TASK TO COMPLETE: Nothing in the entries may differ when you return them.

Items listed in a dataset

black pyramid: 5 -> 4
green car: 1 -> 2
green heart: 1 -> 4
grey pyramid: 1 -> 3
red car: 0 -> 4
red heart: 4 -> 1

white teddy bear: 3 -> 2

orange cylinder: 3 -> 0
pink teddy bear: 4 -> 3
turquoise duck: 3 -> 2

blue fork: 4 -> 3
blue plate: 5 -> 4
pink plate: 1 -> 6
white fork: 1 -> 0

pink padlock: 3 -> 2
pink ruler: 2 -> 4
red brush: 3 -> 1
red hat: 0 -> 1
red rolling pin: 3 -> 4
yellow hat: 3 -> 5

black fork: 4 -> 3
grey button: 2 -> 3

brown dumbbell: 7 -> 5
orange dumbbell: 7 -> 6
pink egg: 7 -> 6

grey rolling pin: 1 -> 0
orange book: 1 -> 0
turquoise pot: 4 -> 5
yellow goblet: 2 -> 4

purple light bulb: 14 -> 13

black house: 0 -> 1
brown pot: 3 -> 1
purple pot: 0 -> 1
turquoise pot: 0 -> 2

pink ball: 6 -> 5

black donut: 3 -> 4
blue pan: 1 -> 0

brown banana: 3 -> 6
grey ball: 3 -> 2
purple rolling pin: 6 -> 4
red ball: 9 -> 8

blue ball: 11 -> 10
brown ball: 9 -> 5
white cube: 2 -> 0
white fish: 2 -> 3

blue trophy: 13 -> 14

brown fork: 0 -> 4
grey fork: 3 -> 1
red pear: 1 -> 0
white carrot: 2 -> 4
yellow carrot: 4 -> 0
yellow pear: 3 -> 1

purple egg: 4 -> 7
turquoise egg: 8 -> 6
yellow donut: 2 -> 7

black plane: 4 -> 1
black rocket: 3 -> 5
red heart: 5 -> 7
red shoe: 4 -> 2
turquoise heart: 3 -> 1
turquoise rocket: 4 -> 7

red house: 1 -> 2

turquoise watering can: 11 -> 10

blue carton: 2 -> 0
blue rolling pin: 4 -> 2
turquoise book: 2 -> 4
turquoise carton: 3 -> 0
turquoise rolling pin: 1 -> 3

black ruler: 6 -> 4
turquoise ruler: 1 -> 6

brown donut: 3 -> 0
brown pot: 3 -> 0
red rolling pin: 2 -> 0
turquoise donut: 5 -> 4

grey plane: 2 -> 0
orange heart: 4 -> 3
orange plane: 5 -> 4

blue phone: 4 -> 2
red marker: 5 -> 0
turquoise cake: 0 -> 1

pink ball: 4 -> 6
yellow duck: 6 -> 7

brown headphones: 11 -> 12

RESPONSE TO THIS EXERCISE:
black pyramid: 5 -> 4
green car: 1 -> 2
green heart: 1 -> 4
grey pyramid: 1 -> 3
red car: 0 -> 4
red heart: 4 -> 1

white teddy bear: 3 -> 2

orange cylinder: 3 -> 0
pink teddy bear: 4 -> 3
turquoise duck: 3 -> 2

blue fork: 4 -> 3
blue plate: 5 -> 4
pink plate: 1 -> 6
white fork: 1 -> 0

pink padlock: 3 -> 2
pink ruler: 2 -> 4
red brush: 3 -> 1
red hat: 0 -> 1
red rolling pin: 3 -> 4
yellow hat: 3 -> 5

black fork: 4 -> 3
grey button: 2 -> 3

brown dumbbell: 7 -> 5
orange dumbbell: 7 -> 6
pink egg: 7 -> 6

grey rolling pin: 1 -> 0
orange book: 1 -> 0
turquoise pot: 4 -> 5
yellow goblet: 2 -> 4

purple light bulb: 14 -> 13

black house: 0 -> 1
brown pot: 3 -> 1
purple pot: 0 -> 1
turquoise pot: 0 -> 2

pink ball: 6 -> 5

black donut: 3 -> 4
blue pan: 1 -> 0

brown banana: 3 -> 6
grey ball: 3 -> 2
purple rolling pin: 6 -> 4
red ball: 9 -> 8

blue ball: 11 -> 10
brown ball: 9 -> 5
white cube: 2 -> 0
white fish: 2 -> 3

blue trophy: 13 -> 14

brown fork: 0 -> 4
grey fork: 3 -> 1
red pear: 1 -> 0
white carrot: 2 -> 4
yellow carrot: 4 -> 0
yellow pear: 3 -> 1

purple egg: 4 -> 7
turquoise egg: 8 -> 6
yellow donut: 2 -> 7

black plane: 4 -> 1
black rocket: 3 -> 5
red heart: 5 -> 7
red shoe: 4 -> 2
turquoise heart: 3 -> 1
turquoise rocket: 4 -> 7

red house: 1 -> 2

turquoise watering can: 11 -> 10

blue carton: 2 -> 0
blue rolling pin: 4 -> 2
turquoise book: 2 -> 4
turquoise carton: 3 -> 0
turquoise rolling pin: 1 -> 3

black ruler: 6 -> 4
turquoise ruler: 1 -> 6

brown donut: 3 -> 0
brown pot: 3 -> 0
red rolling pin: 2 -> 0
turquoise donut: 5 -> 4

grey plane: 2 -> 0
orange heart: 4 -> 3
orange plane: 5 -> 4

blue phone: 4 -> 2
red marker: 5 -> 0
turquoise cake: 0 -> 1

pink ball: 4 -> 6
yellow duck: 6 -> 7

brown headphones: 11 -> 12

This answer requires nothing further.